● **Task**
How many lines of the material contain the string "kern"? Reply with the number alone.

● **Material supplied**
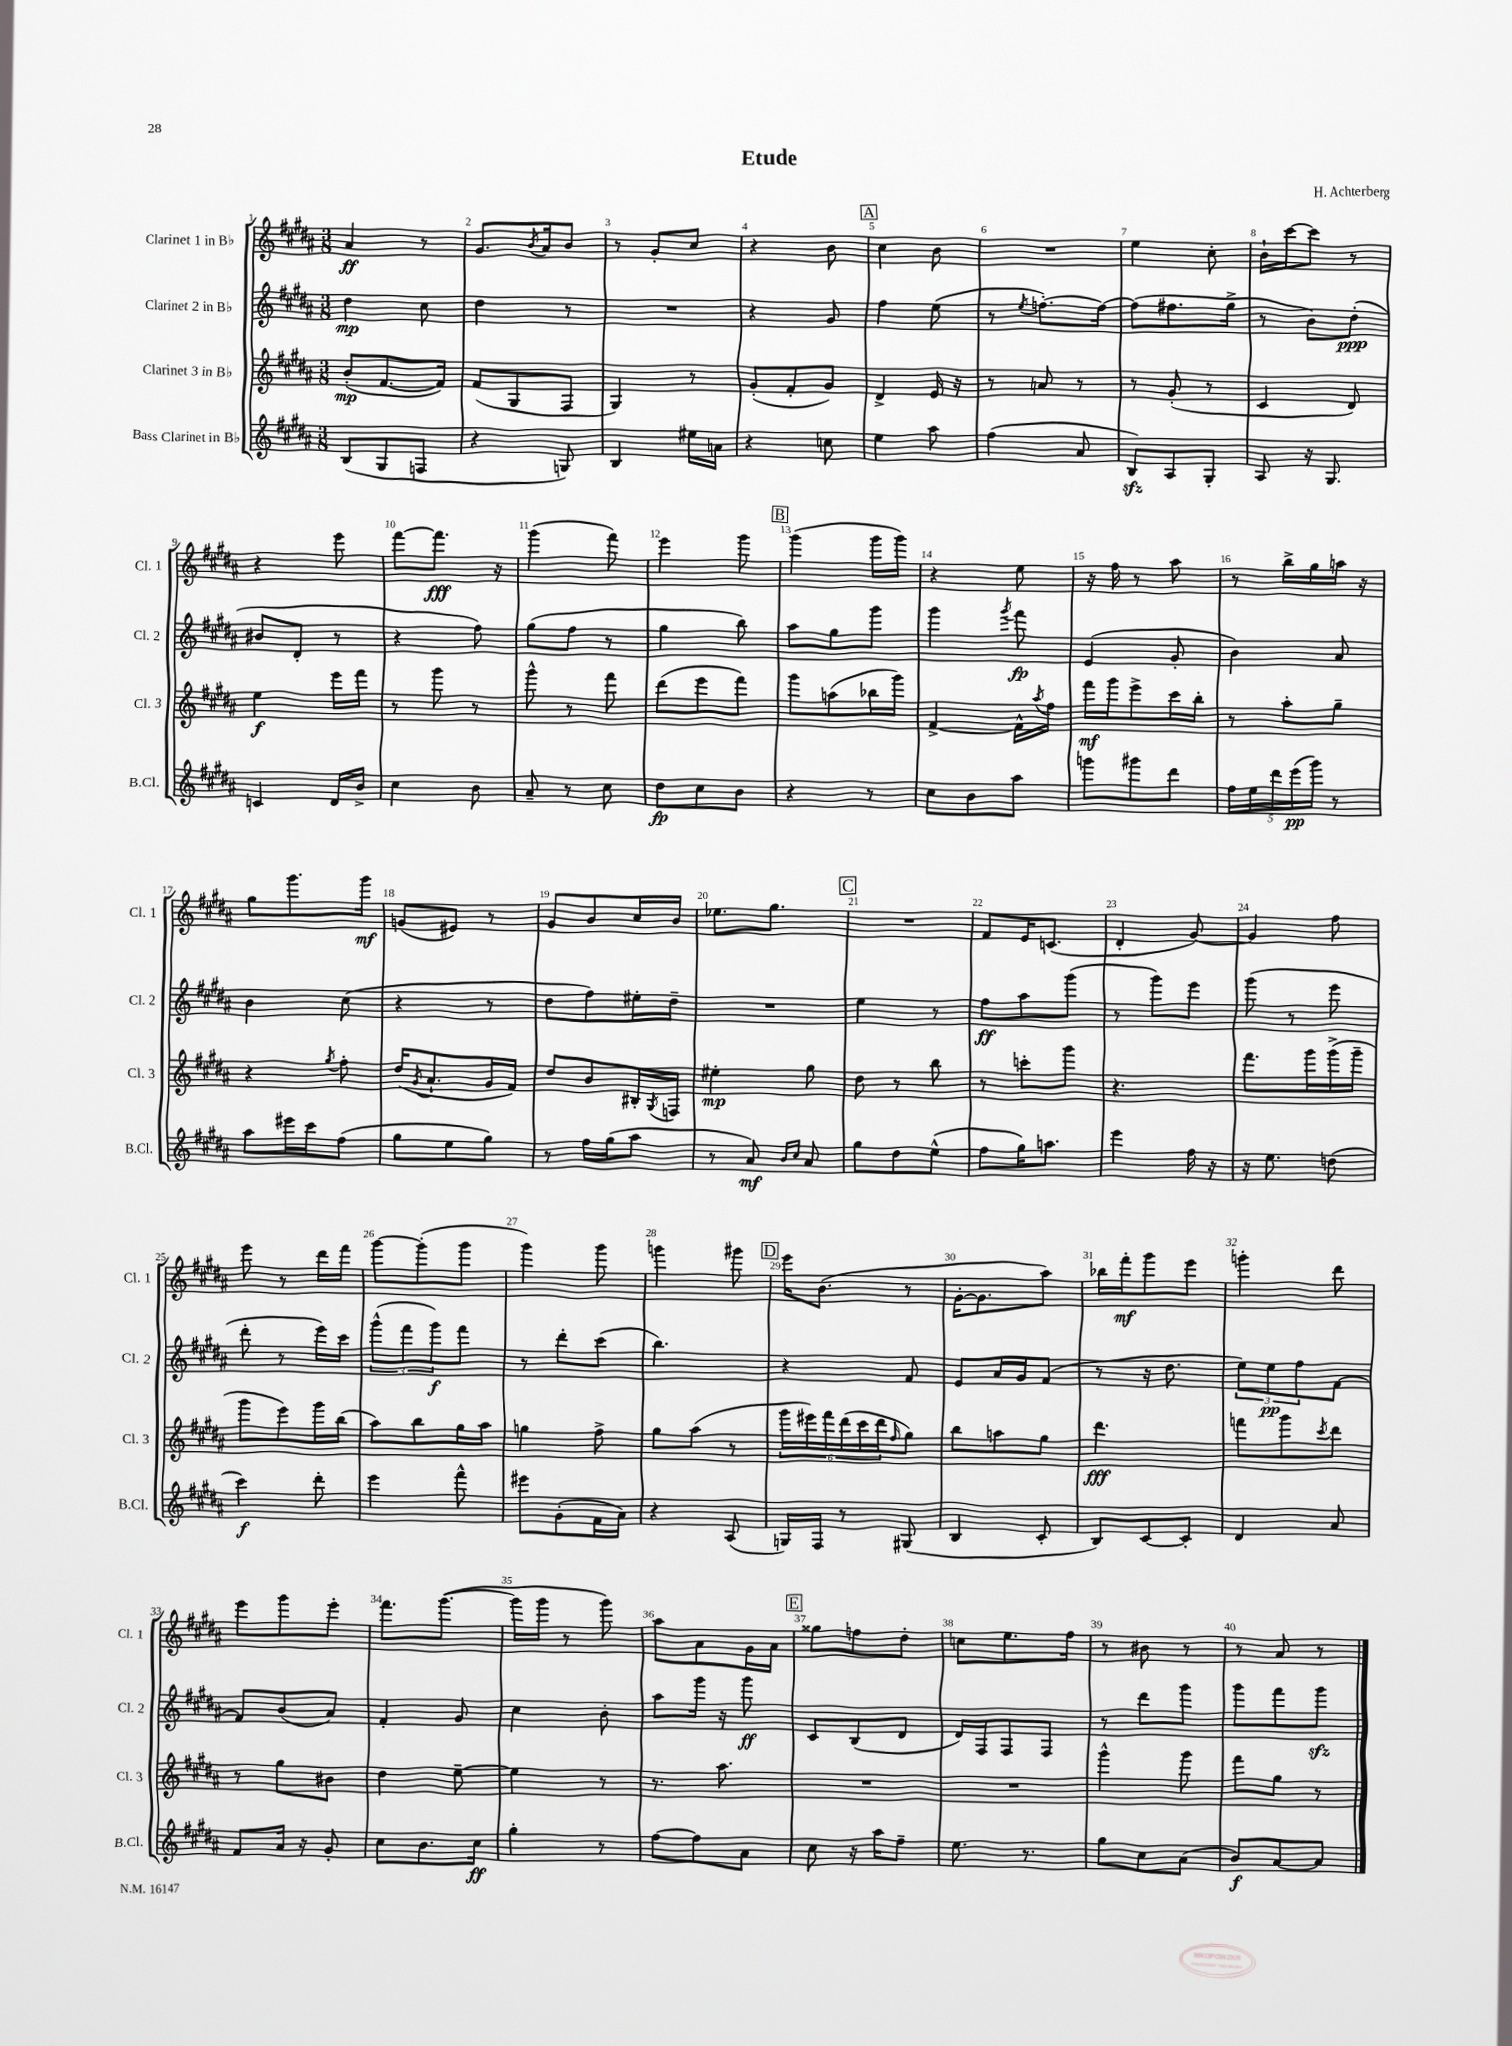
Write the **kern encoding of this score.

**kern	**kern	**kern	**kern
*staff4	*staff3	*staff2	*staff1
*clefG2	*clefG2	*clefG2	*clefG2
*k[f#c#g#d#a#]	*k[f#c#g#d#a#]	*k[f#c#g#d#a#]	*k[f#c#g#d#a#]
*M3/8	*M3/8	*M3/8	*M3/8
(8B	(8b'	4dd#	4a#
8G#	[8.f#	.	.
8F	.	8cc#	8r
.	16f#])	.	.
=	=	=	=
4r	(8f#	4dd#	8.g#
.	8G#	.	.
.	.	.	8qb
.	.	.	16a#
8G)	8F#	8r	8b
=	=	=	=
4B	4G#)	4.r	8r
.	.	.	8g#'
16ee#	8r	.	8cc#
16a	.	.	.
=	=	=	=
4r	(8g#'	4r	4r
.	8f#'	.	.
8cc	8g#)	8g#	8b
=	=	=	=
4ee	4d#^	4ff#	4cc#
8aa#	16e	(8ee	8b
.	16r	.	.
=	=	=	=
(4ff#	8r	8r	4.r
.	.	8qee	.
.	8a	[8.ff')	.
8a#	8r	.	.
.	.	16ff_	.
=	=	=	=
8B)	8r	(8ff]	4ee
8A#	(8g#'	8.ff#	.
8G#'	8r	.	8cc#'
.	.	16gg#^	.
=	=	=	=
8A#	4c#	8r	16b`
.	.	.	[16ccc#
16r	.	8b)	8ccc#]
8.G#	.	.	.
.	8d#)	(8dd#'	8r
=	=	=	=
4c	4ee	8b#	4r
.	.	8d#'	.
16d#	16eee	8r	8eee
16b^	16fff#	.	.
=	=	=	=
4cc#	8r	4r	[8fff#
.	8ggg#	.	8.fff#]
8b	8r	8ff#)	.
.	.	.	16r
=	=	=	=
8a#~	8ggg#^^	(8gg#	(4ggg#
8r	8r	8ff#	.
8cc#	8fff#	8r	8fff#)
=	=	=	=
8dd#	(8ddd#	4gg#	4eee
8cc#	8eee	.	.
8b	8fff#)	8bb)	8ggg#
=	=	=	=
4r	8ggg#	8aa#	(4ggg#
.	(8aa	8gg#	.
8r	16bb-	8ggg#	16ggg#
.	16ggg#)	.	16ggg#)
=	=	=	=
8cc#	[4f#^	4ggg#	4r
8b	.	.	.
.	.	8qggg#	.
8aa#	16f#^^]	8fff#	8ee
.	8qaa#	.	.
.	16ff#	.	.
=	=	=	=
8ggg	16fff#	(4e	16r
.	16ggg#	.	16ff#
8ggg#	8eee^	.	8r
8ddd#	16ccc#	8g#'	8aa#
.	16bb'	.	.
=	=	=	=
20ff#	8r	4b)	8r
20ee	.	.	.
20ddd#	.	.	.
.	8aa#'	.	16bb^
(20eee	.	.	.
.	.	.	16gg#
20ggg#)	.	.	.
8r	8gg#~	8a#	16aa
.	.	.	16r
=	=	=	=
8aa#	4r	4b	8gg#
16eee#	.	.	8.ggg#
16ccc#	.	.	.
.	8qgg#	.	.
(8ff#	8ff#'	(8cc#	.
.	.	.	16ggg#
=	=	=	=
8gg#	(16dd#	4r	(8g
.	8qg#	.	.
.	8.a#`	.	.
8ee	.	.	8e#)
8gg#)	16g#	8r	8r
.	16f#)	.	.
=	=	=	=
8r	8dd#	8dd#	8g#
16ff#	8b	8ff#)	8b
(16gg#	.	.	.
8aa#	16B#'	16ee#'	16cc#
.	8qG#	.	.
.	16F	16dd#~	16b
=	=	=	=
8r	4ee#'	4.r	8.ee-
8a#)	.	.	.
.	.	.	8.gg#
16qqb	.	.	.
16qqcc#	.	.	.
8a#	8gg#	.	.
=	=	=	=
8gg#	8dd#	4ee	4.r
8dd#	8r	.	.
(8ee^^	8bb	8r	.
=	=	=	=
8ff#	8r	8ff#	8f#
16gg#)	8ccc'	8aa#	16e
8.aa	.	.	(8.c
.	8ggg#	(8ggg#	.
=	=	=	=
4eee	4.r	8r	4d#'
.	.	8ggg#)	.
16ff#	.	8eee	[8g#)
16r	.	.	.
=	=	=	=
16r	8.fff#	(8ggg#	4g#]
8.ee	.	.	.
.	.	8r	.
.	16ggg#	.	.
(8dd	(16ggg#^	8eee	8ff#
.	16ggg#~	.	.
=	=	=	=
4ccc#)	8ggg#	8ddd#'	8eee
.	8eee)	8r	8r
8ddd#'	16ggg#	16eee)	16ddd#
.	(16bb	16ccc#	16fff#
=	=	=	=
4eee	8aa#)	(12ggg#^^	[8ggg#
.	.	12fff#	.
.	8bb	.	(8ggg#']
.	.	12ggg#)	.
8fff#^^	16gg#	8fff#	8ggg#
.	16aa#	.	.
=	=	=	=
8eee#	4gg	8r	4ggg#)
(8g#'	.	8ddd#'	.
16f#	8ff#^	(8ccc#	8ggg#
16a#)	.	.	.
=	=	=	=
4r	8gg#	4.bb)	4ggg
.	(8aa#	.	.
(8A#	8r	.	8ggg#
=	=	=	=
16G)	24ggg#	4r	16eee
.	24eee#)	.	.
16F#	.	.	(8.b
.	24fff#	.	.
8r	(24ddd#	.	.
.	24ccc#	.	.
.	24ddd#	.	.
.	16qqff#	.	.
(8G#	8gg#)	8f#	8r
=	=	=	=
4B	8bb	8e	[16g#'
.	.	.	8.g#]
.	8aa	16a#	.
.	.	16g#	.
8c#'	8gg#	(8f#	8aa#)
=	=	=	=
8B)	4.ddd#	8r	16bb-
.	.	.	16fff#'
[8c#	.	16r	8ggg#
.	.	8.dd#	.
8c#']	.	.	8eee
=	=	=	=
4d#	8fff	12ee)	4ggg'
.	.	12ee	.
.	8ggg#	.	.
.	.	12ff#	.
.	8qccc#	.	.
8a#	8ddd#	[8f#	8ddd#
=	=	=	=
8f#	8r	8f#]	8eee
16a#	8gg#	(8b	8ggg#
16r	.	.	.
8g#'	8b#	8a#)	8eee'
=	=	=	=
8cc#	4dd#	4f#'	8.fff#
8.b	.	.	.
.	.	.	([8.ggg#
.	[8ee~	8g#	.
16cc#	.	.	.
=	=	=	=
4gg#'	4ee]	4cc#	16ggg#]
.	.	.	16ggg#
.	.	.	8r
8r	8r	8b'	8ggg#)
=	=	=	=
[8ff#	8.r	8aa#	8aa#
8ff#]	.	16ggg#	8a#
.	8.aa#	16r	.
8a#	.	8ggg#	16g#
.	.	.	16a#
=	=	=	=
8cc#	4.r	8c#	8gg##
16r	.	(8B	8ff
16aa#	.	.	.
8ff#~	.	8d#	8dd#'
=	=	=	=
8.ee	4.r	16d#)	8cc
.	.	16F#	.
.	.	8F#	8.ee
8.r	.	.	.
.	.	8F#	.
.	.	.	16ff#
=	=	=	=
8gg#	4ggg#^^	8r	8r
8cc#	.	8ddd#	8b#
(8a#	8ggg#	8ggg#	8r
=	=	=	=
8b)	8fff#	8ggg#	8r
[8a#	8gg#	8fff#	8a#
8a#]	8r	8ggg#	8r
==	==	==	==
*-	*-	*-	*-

● **Answer**
2